::: Data for processing

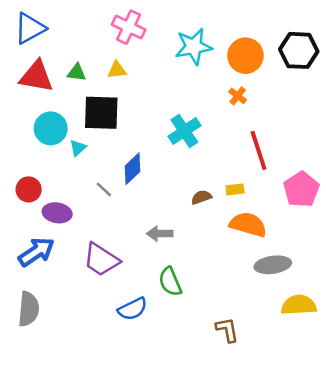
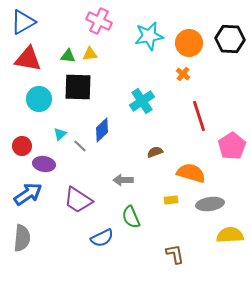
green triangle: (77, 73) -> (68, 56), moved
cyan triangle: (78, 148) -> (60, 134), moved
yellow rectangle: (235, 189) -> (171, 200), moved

::::::
::: Data for processing

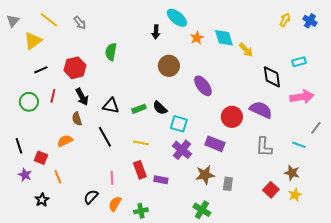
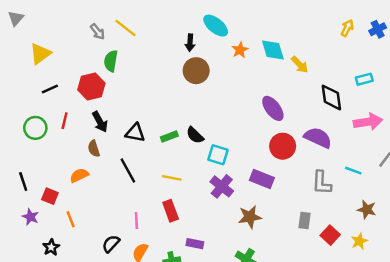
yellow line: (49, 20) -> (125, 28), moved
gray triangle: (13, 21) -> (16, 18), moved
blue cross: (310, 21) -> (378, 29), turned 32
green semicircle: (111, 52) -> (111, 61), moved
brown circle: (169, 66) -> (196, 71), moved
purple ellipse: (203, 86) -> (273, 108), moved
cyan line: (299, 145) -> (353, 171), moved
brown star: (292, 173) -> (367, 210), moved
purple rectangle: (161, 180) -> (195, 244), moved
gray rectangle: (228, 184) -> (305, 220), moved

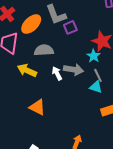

::::::

## What you will do
Your answer should be the exact lines above from the one with "cyan line: (299, 145) -> (353, 171), moved" through the one with "gray rectangle: (228, 184)", both included, and nothing besides.

## Output for this task
cyan line: (299, 145) -> (353, 171), moved
brown star: (292, 173) -> (367, 210), moved
purple rectangle: (161, 180) -> (195, 244), moved
gray rectangle: (228, 184) -> (305, 220), moved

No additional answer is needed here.